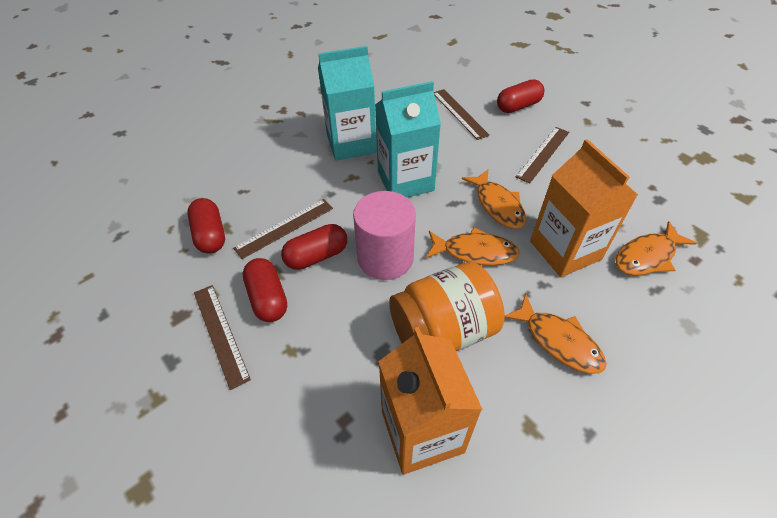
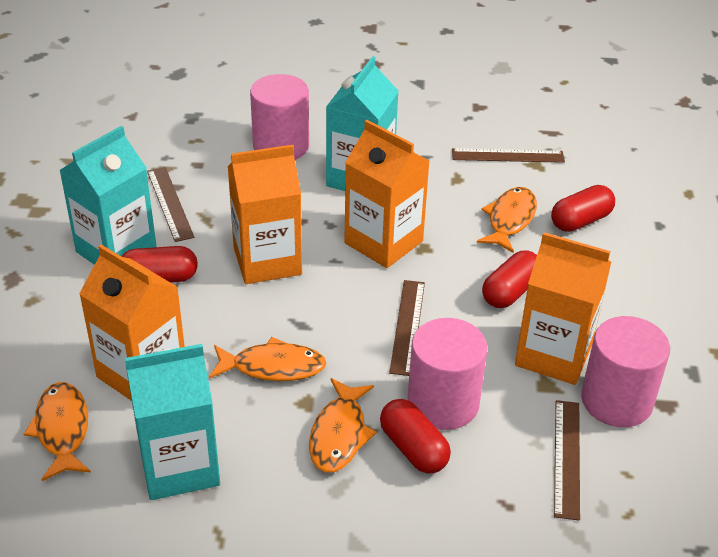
orange carton: 2 -> 4
orange jar: 1 -> 0
pink cylinder: 1 -> 3
turquoise carton: 2 -> 3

> [Work to complete]
Once the images are dropped, set down the remaining material word for word.

> [Result of this exercise]
orange carton: 2 -> 4
orange jar: 1 -> 0
pink cylinder: 1 -> 3
turquoise carton: 2 -> 3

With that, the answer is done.